*Work task*
From the entries below, say how many lines carry the word "black", and give nothing but the number.

(Scene images with change listings)
-- Opening Marker --

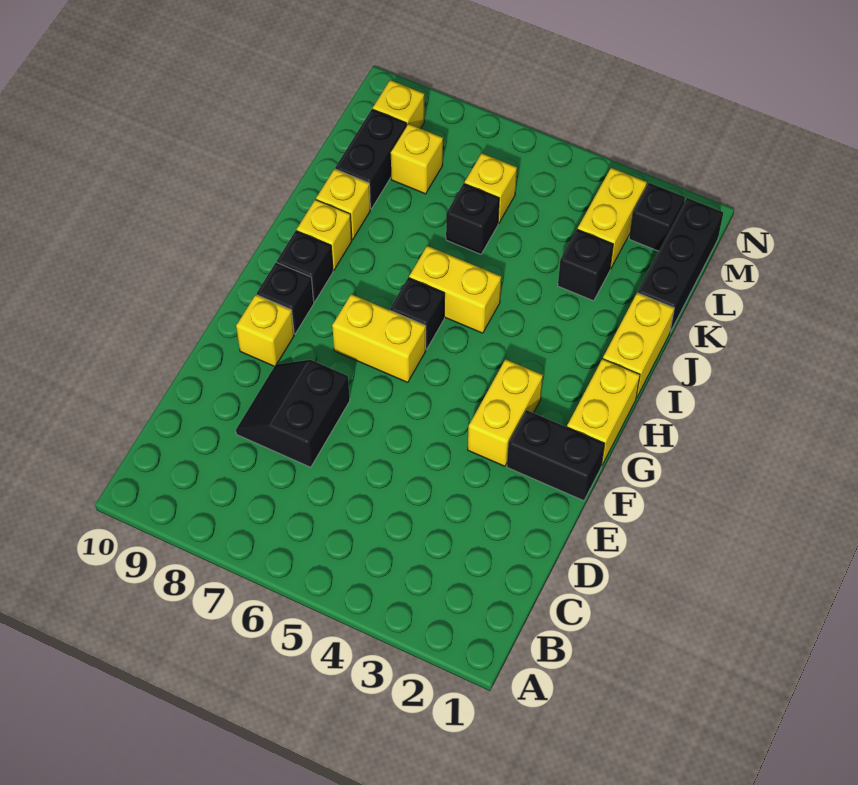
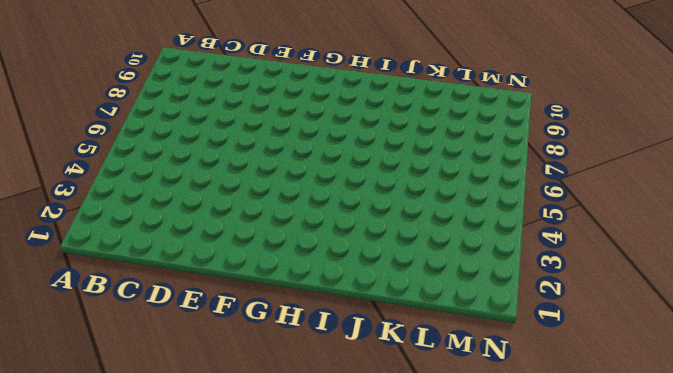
none -> black 2x2 slope [236,360,350,467]
none -> black 1x2 brick [507,410,605,501]
none -> yellow 1x2 brick [468,359,543,466]

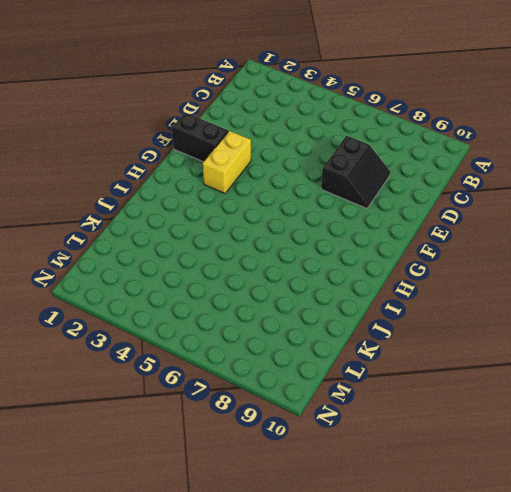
none -> yellow 1x1 brick [236,295,294,366]
none -> yellow 1x2 brick [567,359,640,466]
none -> yellow 1x2 brick [332,294,426,382]

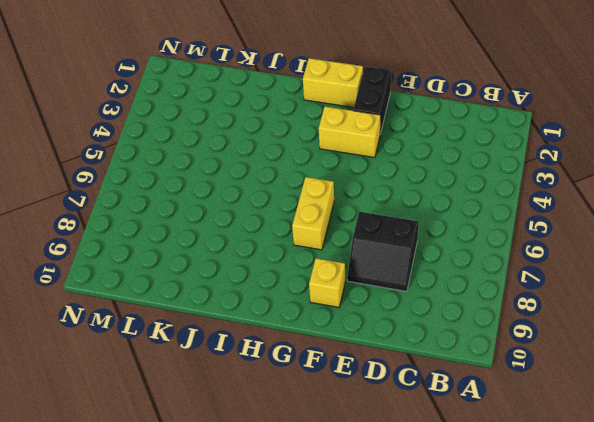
none -> black 1x1 brick [257,262,314,334]
none -> black 1x1 brick [390,278,445,350]
none -> black 1x1 brick [277,231,333,302]

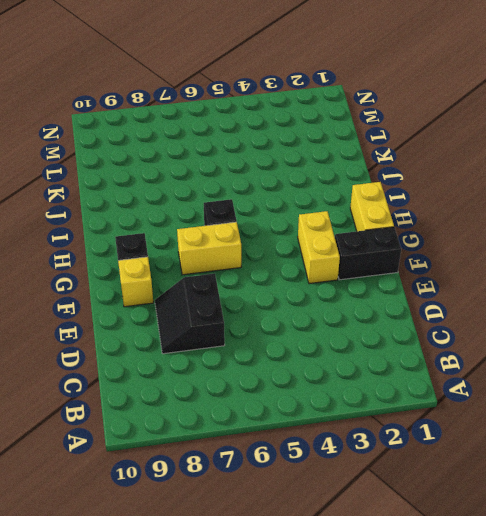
none -> black 1x1 brick [277,231,333,302]
none -> yellow 1x2 brick [603,293,674,398]
none -> yellow 1x2 brick [409,246,501,333]

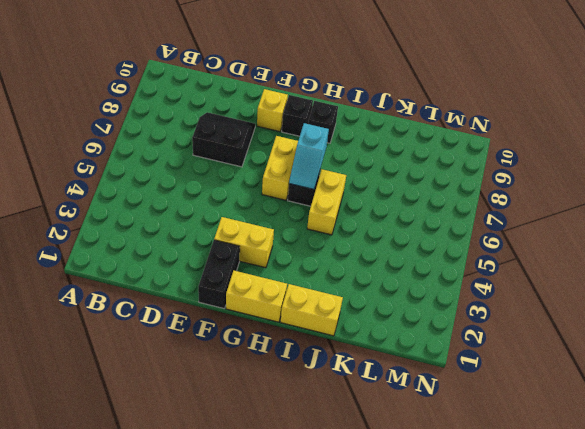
cyan 1x2 slope [289,123,329,189] -> none
none -> yellow 1x1 brick [297,200,352,271]
none -> yellow 1x1 brick [316,169,370,240]
none -> black 1x3 brick [638,198,723,332]

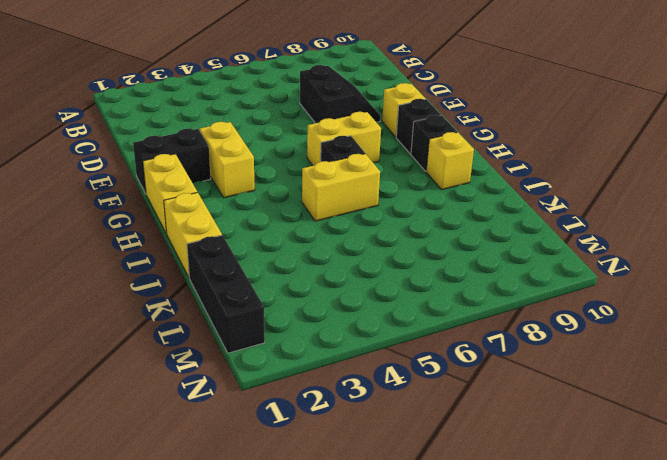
none -> yellow 1x1 brick [316,169,370,240]
none -> black 1x1 brick [558,229,613,301]
none -> black 1x1 brick [446,184,499,254]

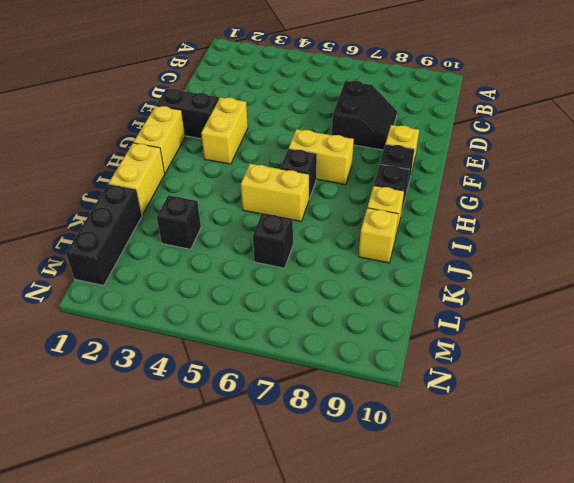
none -> black 1x2 brick [335,109,406,209]
none -> yellow 1x2 brick [578,168,647,269]
none -> yellow 1x1 brick [465,153,517,224]

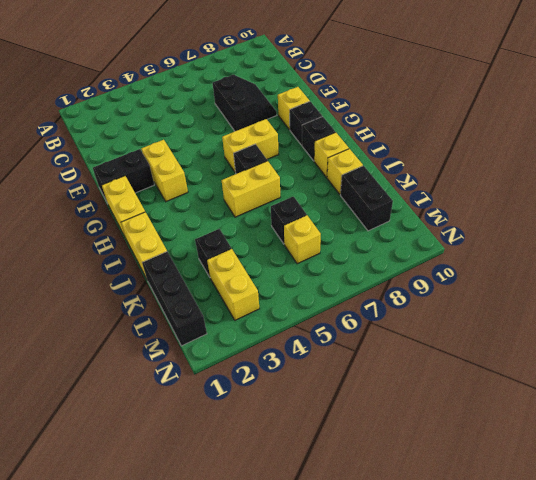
none -> yellow 1x1 brick [391,124,443,194]
none -> black 1x1 brick [629,183,685,251]
none -> yellow 1x1 brick [373,80,424,129]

-- Closing Marker --

*Exercise output*
11